▸ Task details
When you reach the line containing "bright_yellow_lace-up_shoe (214, 481)" in the entries below, begin reproducing lines exactly, and stop once the line containing "pos1: [309, 222]" is done.

═══ Extracted material ═══

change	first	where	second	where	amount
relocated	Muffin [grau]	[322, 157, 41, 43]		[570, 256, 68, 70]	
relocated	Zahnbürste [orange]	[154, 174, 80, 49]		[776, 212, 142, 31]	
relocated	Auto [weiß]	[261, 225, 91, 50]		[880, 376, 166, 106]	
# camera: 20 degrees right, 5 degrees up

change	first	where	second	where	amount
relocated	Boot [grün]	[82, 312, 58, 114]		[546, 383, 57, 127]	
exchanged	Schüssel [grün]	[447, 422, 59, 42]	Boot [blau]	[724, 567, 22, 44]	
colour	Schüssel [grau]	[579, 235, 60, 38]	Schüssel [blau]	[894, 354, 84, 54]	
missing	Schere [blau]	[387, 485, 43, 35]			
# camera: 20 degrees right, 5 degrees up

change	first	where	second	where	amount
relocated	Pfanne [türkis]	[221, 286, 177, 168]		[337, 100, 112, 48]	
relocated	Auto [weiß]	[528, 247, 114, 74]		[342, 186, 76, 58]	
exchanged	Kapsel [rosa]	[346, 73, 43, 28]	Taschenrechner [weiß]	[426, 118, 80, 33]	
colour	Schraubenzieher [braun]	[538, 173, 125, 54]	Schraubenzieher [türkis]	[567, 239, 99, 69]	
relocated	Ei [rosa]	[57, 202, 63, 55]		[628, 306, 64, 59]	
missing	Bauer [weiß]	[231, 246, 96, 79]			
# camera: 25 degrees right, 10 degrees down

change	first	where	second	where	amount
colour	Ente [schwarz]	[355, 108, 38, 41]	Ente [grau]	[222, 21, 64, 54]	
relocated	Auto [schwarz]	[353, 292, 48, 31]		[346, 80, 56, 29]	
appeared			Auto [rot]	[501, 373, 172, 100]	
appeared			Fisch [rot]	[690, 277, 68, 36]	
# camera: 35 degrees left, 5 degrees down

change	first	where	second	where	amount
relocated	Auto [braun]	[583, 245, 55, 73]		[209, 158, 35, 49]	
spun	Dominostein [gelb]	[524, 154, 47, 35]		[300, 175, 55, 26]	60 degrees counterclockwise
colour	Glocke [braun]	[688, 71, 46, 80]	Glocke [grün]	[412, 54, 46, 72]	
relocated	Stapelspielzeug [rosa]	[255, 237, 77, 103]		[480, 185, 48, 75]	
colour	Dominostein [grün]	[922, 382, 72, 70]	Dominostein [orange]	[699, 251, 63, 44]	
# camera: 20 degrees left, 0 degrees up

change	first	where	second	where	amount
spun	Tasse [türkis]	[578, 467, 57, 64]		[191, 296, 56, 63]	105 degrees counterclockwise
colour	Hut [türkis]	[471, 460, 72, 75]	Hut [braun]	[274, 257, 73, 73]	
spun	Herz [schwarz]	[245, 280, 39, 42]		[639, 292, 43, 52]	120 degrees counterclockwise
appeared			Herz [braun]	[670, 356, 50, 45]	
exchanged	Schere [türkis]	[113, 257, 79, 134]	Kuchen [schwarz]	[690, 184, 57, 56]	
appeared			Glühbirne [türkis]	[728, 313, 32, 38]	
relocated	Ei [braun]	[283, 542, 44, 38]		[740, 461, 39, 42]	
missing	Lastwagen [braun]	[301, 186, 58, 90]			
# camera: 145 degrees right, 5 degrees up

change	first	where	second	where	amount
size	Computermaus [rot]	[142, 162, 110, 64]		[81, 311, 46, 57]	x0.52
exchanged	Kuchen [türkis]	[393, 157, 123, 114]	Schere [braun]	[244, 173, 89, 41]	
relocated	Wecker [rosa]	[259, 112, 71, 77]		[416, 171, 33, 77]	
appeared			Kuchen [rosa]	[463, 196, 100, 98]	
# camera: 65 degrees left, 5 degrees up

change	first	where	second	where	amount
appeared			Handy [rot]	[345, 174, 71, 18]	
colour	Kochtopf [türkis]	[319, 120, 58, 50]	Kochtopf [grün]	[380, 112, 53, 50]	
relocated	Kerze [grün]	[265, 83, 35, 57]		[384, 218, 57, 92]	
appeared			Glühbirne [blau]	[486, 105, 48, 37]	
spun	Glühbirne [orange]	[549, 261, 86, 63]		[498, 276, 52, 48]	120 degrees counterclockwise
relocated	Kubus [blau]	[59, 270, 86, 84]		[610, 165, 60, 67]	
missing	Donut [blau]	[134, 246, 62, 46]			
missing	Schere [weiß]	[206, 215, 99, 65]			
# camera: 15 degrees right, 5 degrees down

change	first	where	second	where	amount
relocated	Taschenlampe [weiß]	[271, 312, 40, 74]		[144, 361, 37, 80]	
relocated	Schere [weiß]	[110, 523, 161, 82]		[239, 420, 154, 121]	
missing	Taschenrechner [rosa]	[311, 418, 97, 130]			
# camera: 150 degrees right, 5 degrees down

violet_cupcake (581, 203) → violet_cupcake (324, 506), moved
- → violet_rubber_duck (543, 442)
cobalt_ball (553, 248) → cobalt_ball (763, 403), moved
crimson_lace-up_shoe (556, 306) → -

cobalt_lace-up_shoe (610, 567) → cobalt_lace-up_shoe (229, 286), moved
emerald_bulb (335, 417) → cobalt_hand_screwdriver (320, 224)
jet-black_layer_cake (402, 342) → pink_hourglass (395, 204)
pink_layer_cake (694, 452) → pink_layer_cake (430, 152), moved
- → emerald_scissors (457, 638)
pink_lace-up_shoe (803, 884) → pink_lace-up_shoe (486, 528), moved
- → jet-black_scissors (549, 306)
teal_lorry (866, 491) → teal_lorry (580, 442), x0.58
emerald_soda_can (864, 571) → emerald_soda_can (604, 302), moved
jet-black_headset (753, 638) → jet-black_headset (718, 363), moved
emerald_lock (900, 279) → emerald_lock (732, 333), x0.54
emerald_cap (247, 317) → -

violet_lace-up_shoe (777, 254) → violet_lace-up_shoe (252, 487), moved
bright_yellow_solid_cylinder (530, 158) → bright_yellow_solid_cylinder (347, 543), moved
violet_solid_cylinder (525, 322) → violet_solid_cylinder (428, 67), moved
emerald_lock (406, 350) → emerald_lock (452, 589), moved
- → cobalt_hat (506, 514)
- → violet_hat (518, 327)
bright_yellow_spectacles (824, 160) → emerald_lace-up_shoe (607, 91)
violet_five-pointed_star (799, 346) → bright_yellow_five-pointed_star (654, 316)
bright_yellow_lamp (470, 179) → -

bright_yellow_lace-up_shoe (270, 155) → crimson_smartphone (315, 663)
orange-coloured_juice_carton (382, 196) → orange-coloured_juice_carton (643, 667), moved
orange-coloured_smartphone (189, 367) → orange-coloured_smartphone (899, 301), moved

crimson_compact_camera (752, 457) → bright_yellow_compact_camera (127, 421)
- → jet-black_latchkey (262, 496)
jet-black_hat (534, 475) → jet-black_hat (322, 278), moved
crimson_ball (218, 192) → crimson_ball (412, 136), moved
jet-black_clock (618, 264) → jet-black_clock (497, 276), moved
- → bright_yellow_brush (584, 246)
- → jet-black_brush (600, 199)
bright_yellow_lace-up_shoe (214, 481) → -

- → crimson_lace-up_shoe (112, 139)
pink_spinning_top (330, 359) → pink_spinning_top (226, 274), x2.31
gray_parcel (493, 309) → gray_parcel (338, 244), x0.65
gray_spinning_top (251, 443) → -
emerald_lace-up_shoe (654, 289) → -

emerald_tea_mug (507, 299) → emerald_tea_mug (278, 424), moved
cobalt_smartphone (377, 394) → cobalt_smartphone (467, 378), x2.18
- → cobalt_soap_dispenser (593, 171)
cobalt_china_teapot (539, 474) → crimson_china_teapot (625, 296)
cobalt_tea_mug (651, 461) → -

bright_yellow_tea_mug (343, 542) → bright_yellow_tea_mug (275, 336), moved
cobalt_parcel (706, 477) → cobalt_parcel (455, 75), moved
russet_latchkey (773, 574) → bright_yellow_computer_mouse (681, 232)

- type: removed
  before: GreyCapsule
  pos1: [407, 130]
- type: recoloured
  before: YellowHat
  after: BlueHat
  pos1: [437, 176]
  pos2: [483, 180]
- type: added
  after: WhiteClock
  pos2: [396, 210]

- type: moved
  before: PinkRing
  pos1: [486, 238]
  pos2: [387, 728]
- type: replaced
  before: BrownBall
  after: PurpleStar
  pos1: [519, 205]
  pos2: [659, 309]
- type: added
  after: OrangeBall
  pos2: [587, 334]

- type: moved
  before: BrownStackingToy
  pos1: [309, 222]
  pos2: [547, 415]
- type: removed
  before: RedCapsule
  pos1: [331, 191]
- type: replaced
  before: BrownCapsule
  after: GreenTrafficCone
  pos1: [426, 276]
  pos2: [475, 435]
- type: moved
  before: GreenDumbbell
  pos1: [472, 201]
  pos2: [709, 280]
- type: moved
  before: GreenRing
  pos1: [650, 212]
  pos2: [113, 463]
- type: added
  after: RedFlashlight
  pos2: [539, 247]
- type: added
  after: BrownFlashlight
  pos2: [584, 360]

═══

▸ Expected output
bright_yellow_lace-up_shoe (214, 481) → -

- → crimson_lace-up_shoe (112, 139)
pink_spinning_top (330, 359) → pink_spinning_top (226, 274), x2.31
gray_parcel (493, 309) → gray_parcel (338, 244), x0.65
gray_spinning_top (251, 443) → -
emerald_lace-up_shoe (654, 289) → -

emerald_tea_mug (507, 299) → emerald_tea_mug (278, 424), moved
cobalt_smartphone (377, 394) → cobalt_smartphone (467, 378), x2.18
- → cobalt_soap_dispenser (593, 171)
cobalt_china_teapot (539, 474) → crimson_china_teapot (625, 296)
cobalt_tea_mug (651, 461) → -

bright_yellow_tea_mug (343, 542) → bright_yellow_tea_mug (275, 336), moved
cobalt_parcel (706, 477) → cobalt_parcel (455, 75), moved
russet_latchkey (773, 574) → bright_yellow_computer_mouse (681, 232)

- type: removed
  before: GreyCapsule
  pos1: [407, 130]
- type: recoloured
  before: YellowHat
  after: BlueHat
  pos1: [437, 176]
  pos2: [483, 180]
- type: added
  after: WhiteClock
  pos2: [396, 210]

- type: moved
  before: PinkRing
  pos1: [486, 238]
  pos2: [387, 728]
- type: replaced
  before: BrownBall
  after: PurpleStar
  pos1: [519, 205]
  pos2: [659, 309]
- type: added
  after: OrangeBall
  pos2: [587, 334]

- type: moved
  before: BrownStackingToy
  pos1: [309, 222]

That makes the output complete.